+++ Material to process

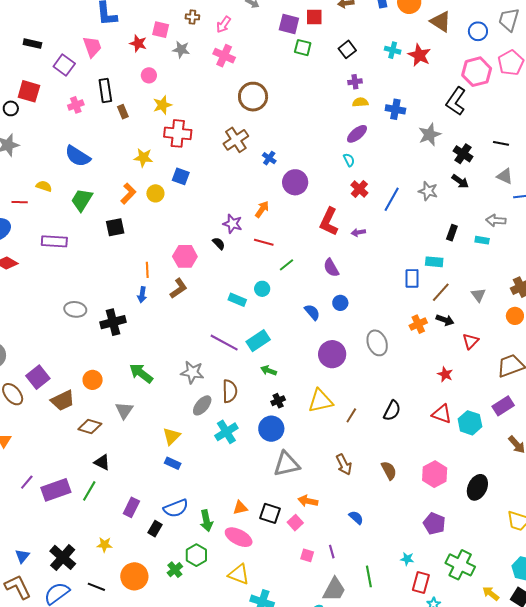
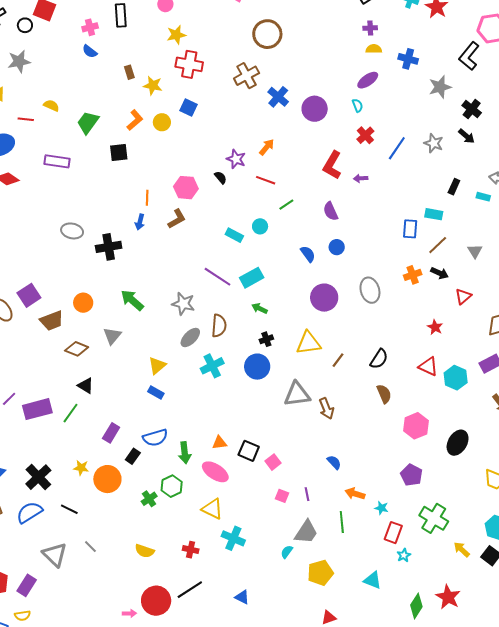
brown rectangle: (123, 112) -> (129, 72), moved
blue semicircle: (78, 156) -> (90, 51), moved, size x0.6
blue cross: (269, 158) -> (278, 97), size x1.5
purple circle: (295, 182) -> (315, 109), moved
gray triangle: (286, 464) -> (297, 394), moved
brown semicircle: (389, 470) -> (384, 394), moved
orange arrow: (308, 501) -> (355, 494), moved
orange circle: (134, 576) -> (107, 479), moved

++++++

_What to do_
Each line in the entries above that includes the word "semicircle" counts once; state the total and nothing else.

_Solution to the problem_
2